[[ Excerpted records, beginning ]]
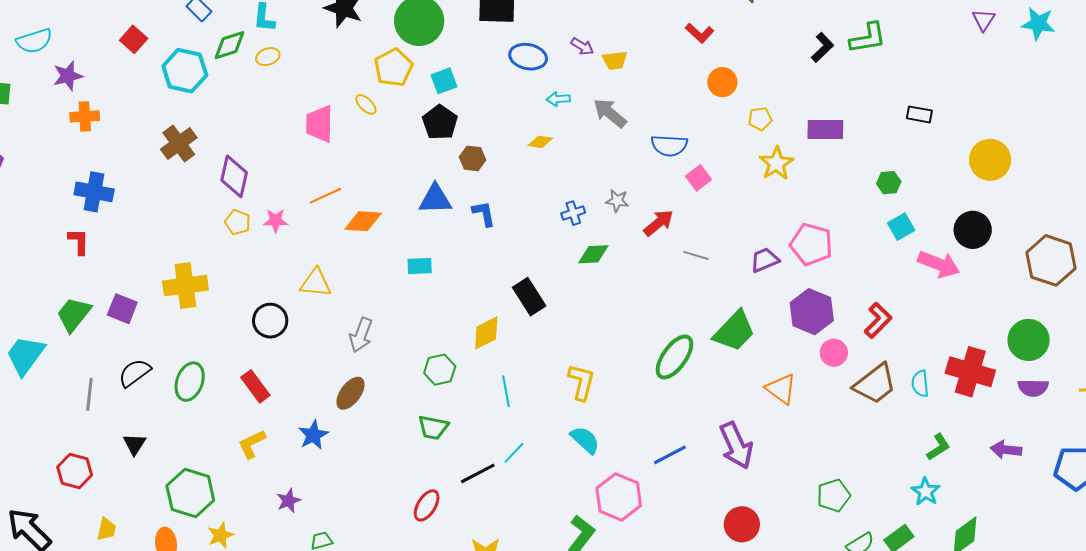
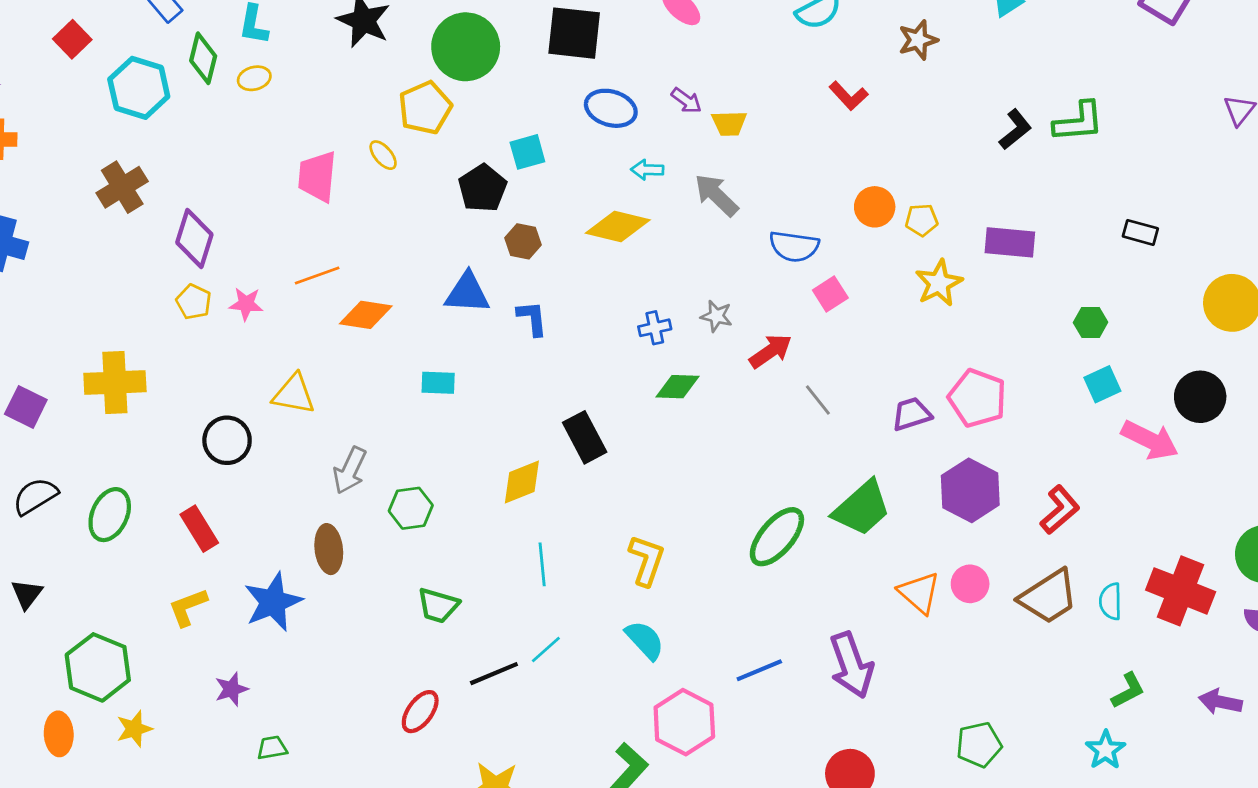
green diamond: (230, 45) -> (203, 58), turned -63
cyan square: (444, 81) -> (527, 152), moved
orange circle: (722, 82) -> (875, 207), moved
yellow diamond: (540, 142) -> (618, 226), size x1.8
gray line: (696, 255) -> (818, 400), turned 30
pink circle: (834, 353) -> (970, 584), moved
green hexagon: (440, 370) -> (411, 508), moved
brown ellipse: (350, 393) -> (329, 549), turned -48
blue star: (313, 435) -> (273, 602), size x1.4

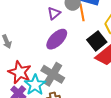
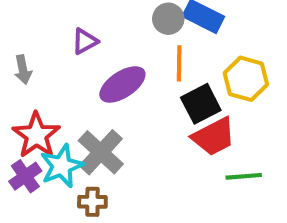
orange line: (82, 12) -> (179, 63), moved
purple triangle: (54, 13) -> (85, 41), moved

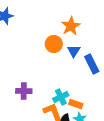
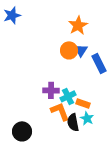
orange circle: (54, 44) -> (69, 50), moved
purple cross: (24, 91) -> (51, 90), moved

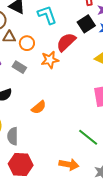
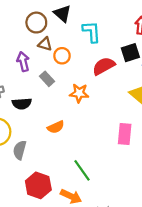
orange star: (50, 60) -> (79, 93), moved
green line: (88, 137) -> (82, 170), moved
red hexagon: (21, 164) -> (38, 185), moved

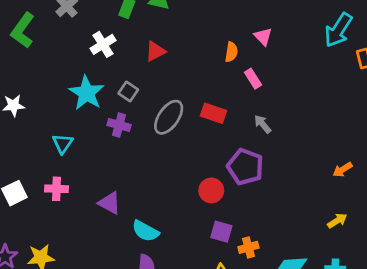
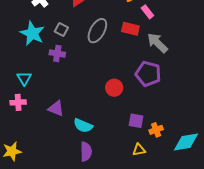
red rectangle: (214, 113) -> (130, 29), moved
gray ellipse: (169, 117) -> (97, 31), moved
gray arrow: (263, 124) -> (157, 43), size x1.6
cyan triangle: (63, 144) -> (24, 78), moved
red circle: (211, 190) -> (114, 88), moved

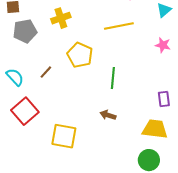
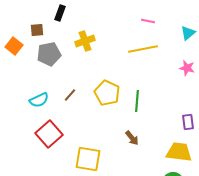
yellow pentagon: (80, 55) -> (107, 93), moved
cyan semicircle: (15, 77) -> (39, 100), turned 108
brown arrow: (108, 115) -> (132, 138), turned -147

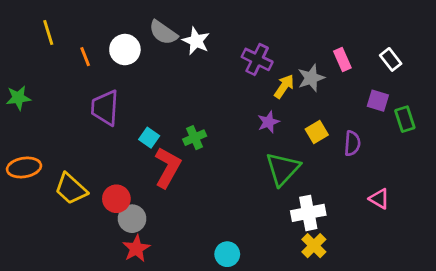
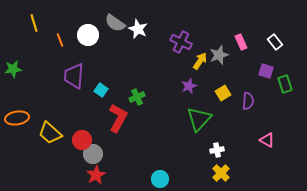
cyan square: (149, 138) -> (101, 90), moved
white cross: (308, 213) -> (217, 150), size x0.6

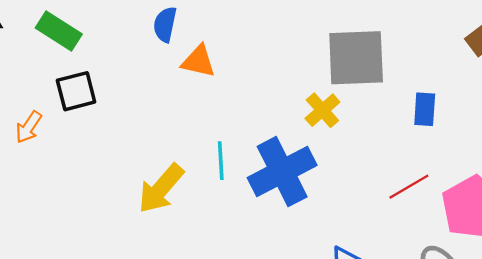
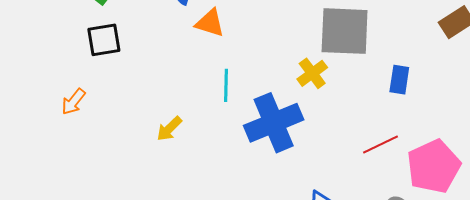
orange arrow: (29, 127) -> (73, 102), moved
cyan line: (221, 161) -> (226, 85), moved
yellow arrow: (161, 189) -> (169, 129), size x0.6

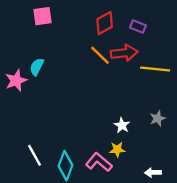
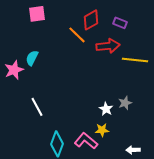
orange line: (100, 55) -> (77, 35), moved
gray star: (158, 118) -> (125, 103), moved
white line: (34, 155) -> (37, 107), moved

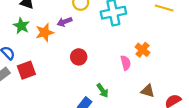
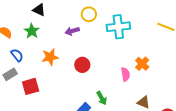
orange star: (45, 32) -> (50, 57), moved
red square: (26, 70) -> (31, 86), moved

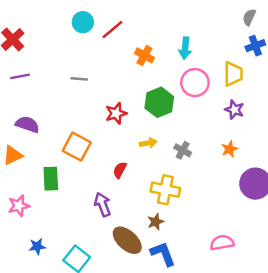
[[ Excerpted records, end ]]
* _Directions for this task_:
Quote, please, only the lines running from the one with "red hexagon: (21, 164) -> (38, 185), moved" down to the final line of the data above, keeping both ends and skipping the pictures.

* _Answer to this task_:
red hexagon: (21, 164) -> (38, 185), moved

red rectangle: (214, 113) -> (130, 29), moved
gray ellipse: (169, 117) -> (97, 31), moved
gray arrow: (263, 124) -> (157, 43), size x1.6
cyan triangle: (63, 144) -> (24, 78), moved
red circle: (211, 190) -> (114, 88), moved

yellow pentagon: (80, 55) -> (107, 93), moved
cyan semicircle: (15, 77) -> (39, 100), turned 108
brown arrow: (108, 115) -> (132, 138), turned -147

cyan square: (149, 138) -> (101, 90), moved
white cross: (308, 213) -> (217, 150), size x0.6

orange arrow: (29, 127) -> (73, 102), moved
cyan line: (221, 161) -> (226, 85), moved
yellow arrow: (161, 189) -> (169, 129), size x0.6

orange line: (100, 55) -> (77, 35), moved
gray star: (158, 118) -> (125, 103), moved
white line: (34, 155) -> (37, 107), moved

orange star: (45, 32) -> (50, 57), moved
red square: (26, 70) -> (31, 86), moved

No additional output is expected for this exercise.